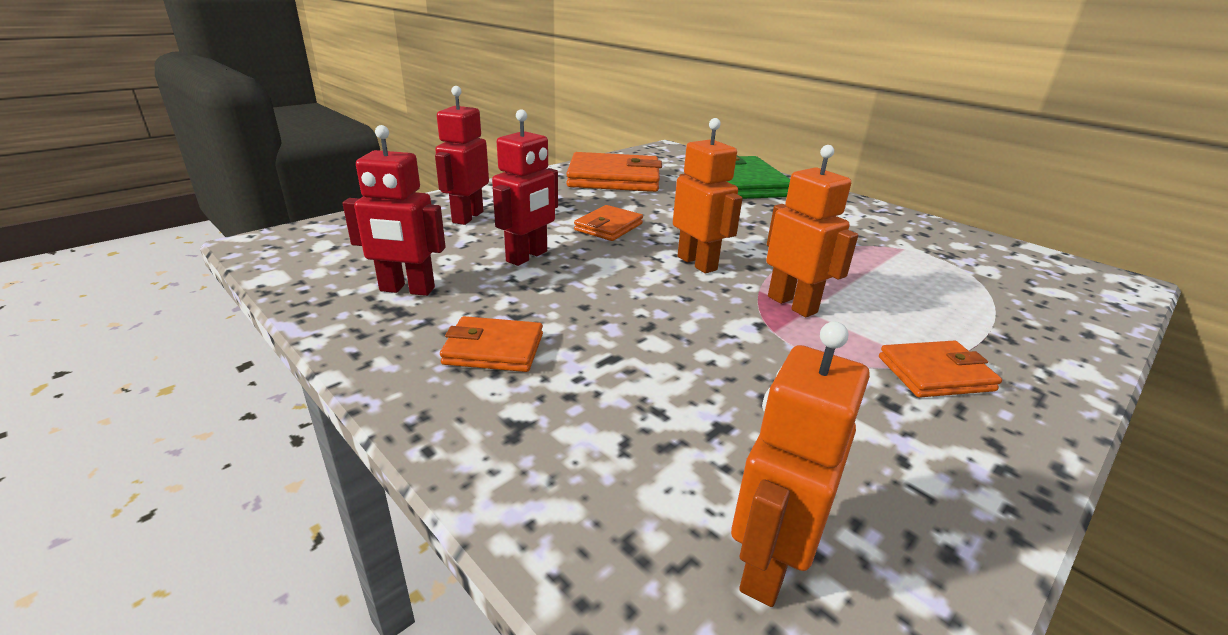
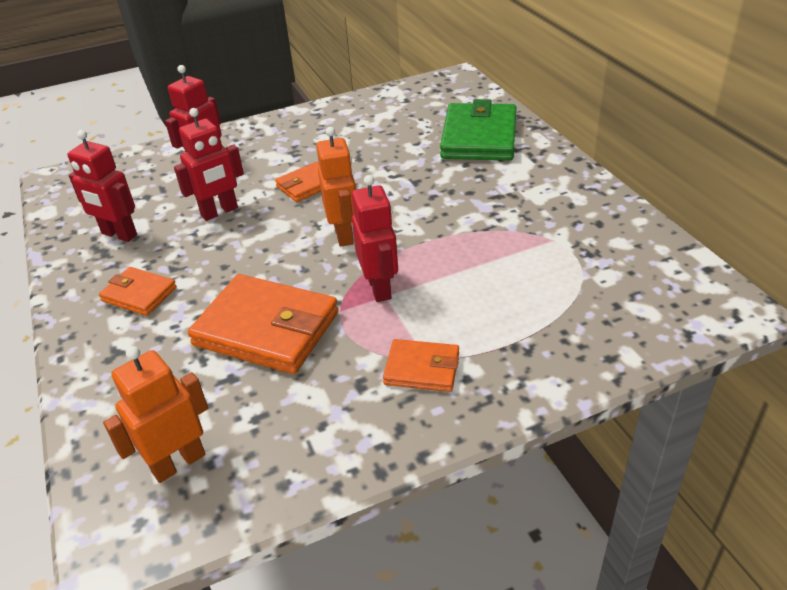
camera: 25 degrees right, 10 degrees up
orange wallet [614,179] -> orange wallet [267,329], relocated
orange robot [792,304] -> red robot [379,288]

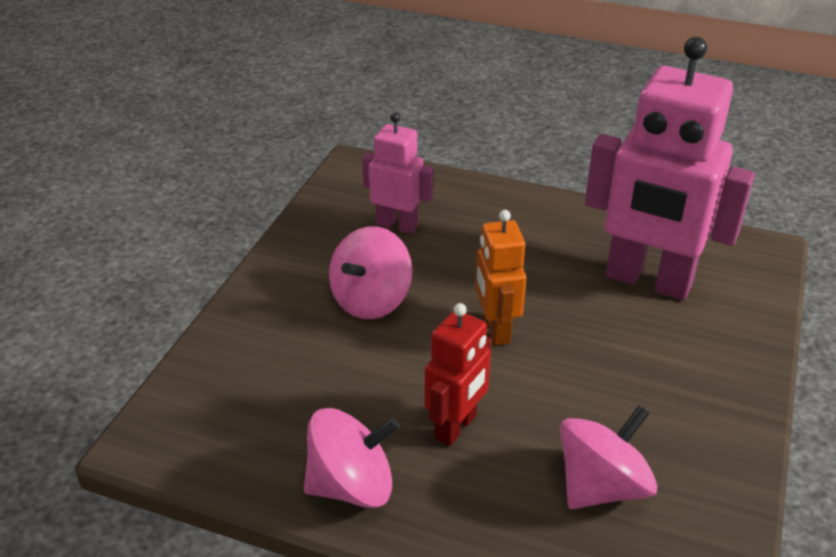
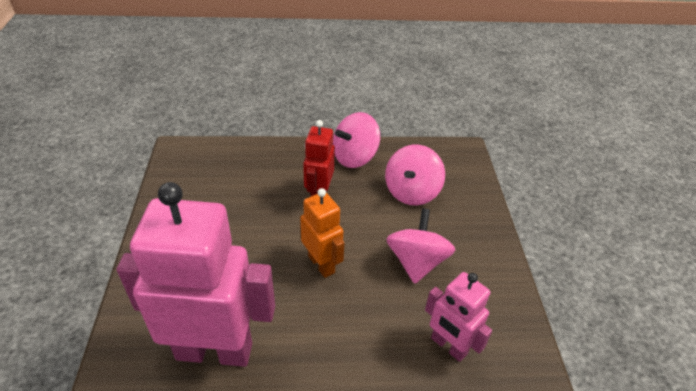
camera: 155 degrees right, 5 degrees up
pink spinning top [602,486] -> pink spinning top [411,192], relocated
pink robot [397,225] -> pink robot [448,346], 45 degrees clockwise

__DESCRIPTION OF THE TASK__
Because only the text is wanted, copy each record above precisely and omit its pictures.

__ANSWER SPACE__
camera: 25 degrees right, 10 degrees up
orange wallet [614,179] -> orange wallet [267,329], relocated
orange robot [792,304] -> red robot [379,288]

camera: 155 degrees right, 5 degrees up
pink spinning top [602,486] -> pink spinning top [411,192], relocated
pink robot [397,225] -> pink robot [448,346], 45 degrees clockwise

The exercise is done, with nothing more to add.